__TASK DETAILS__: The records that follow are to be repeated exactly, without any pictures.

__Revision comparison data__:
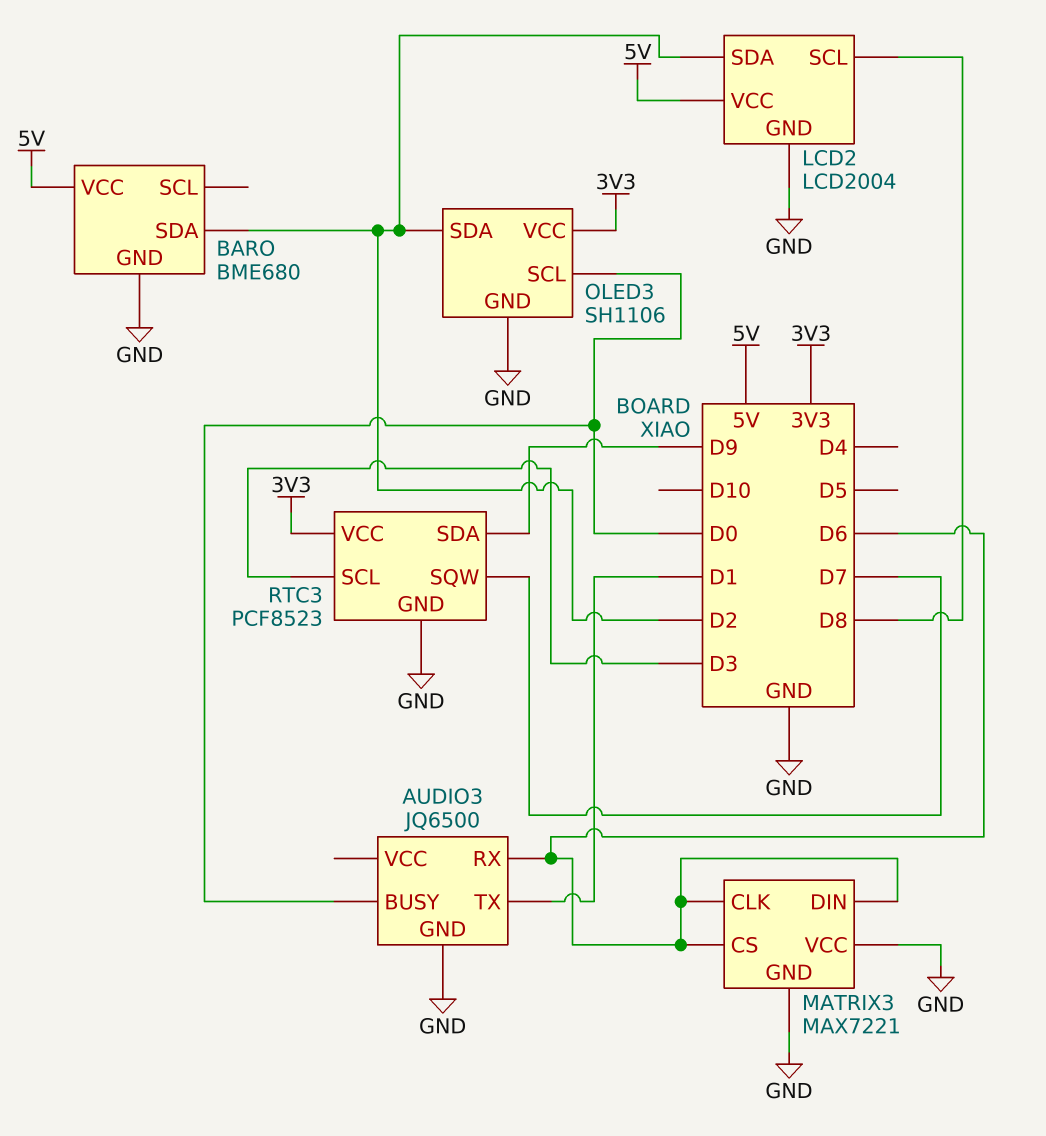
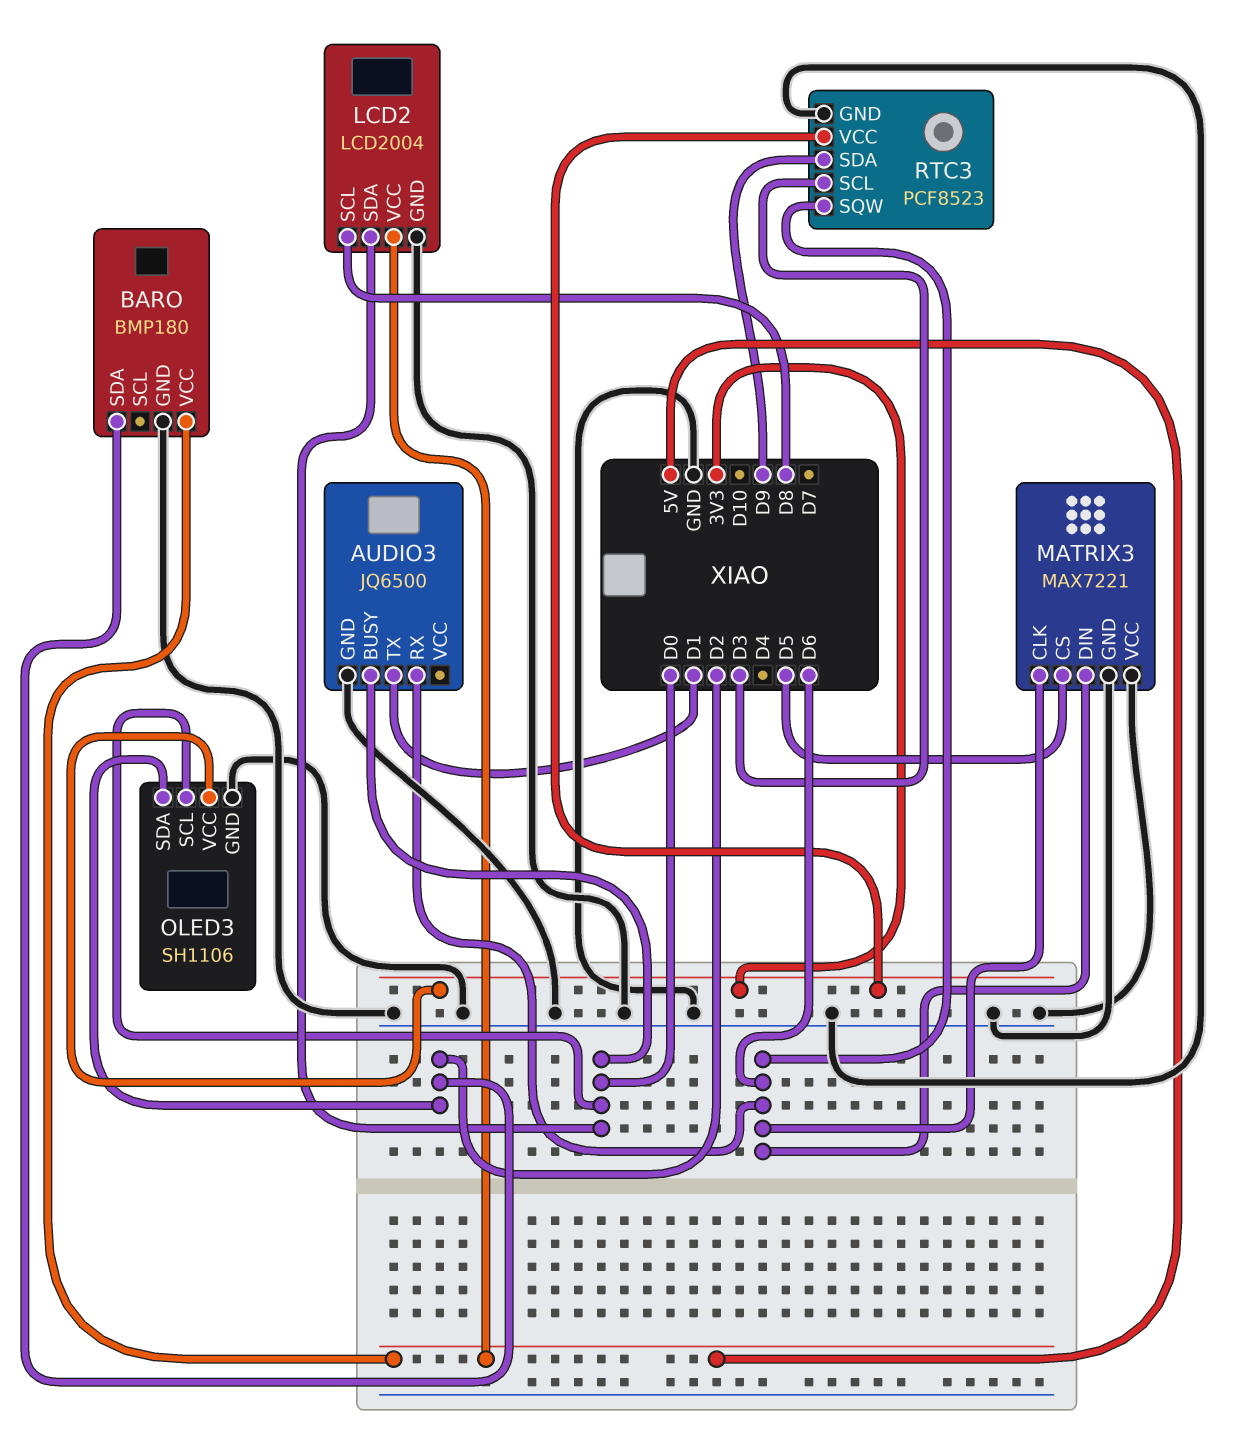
BARO: BME680 -> BMP180
LCD2 pin SDA: D2 -> D0
MATRIX3 pin CS: D6 -> D5
RTC3 pin SQW: D7 -> D6

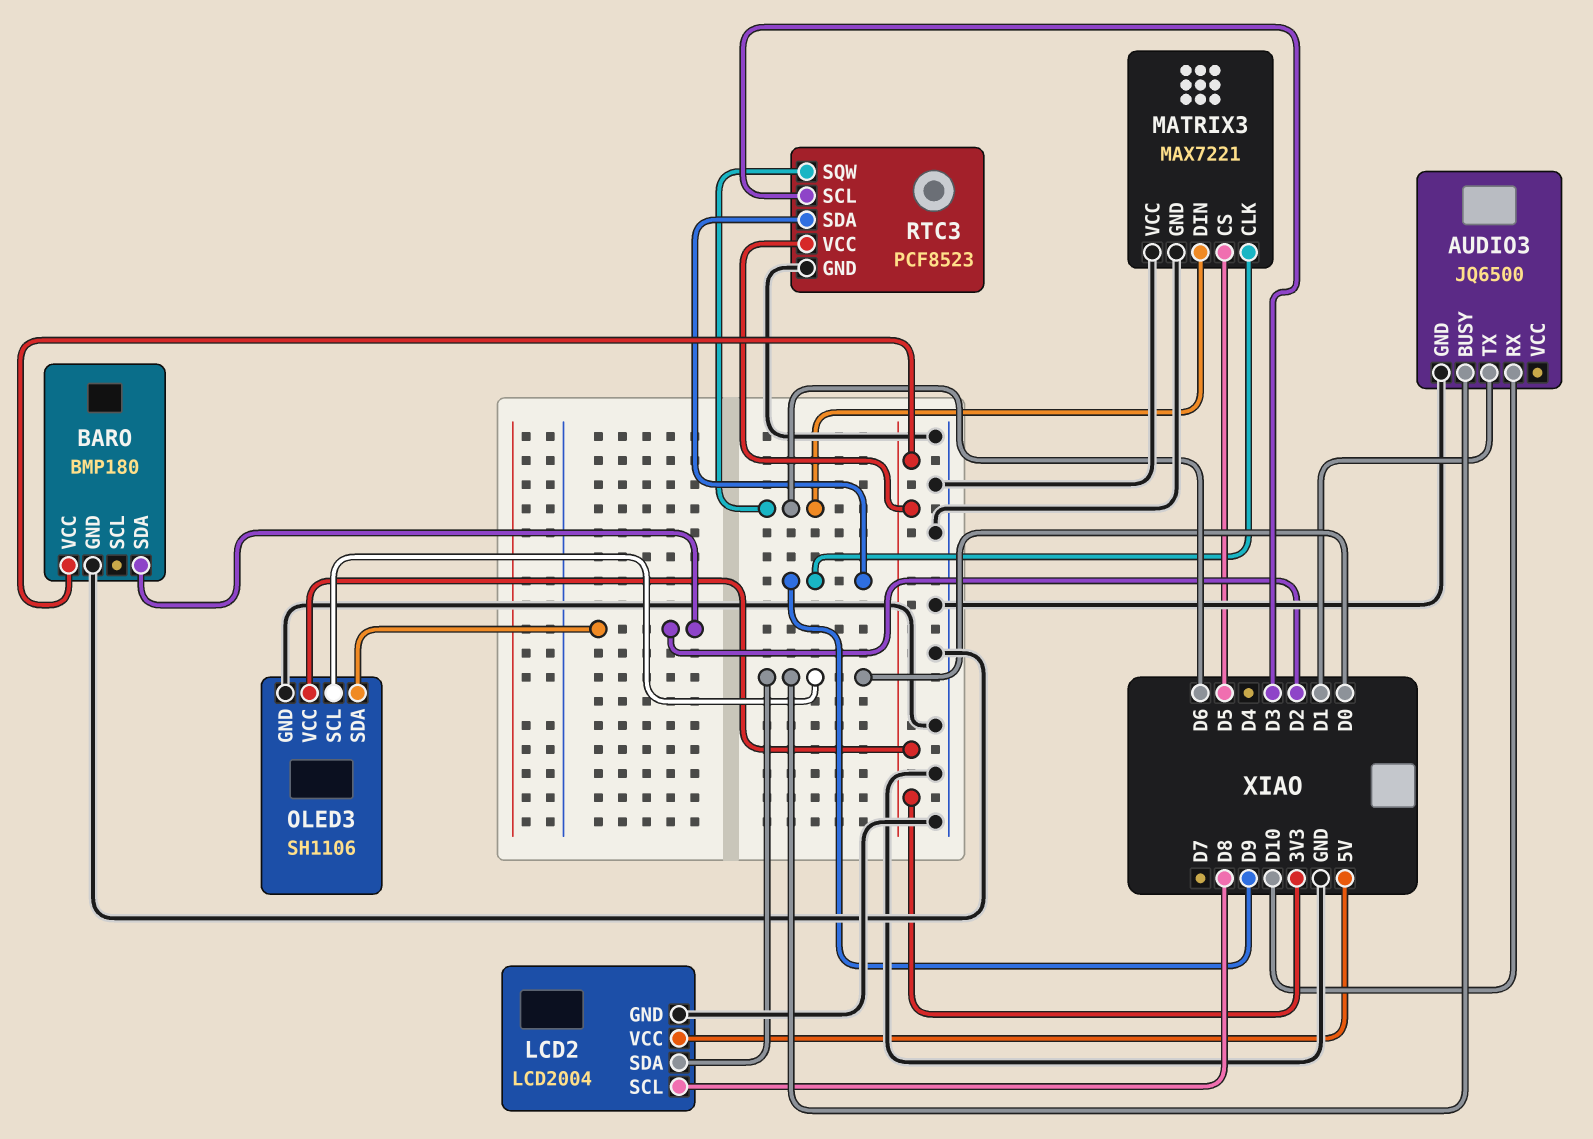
AUDIO3 pin RX: D6 -> D10
BARO pin VCC: 5V -> 3V3
MATRIX3 pin CLK: D6 -> D9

__TASK OUTPUT__:
BARO: BME680 -> BMP180
LCD2 pin SDA: D2 -> D0
MATRIX3 pin CS: D6 -> D5
RTC3 pin SQW: D7 -> D6

AUDIO3 pin RX: D6 -> D10
BARO pin VCC: 5V -> 3V3
MATRIX3 pin CLK: D6 -> D9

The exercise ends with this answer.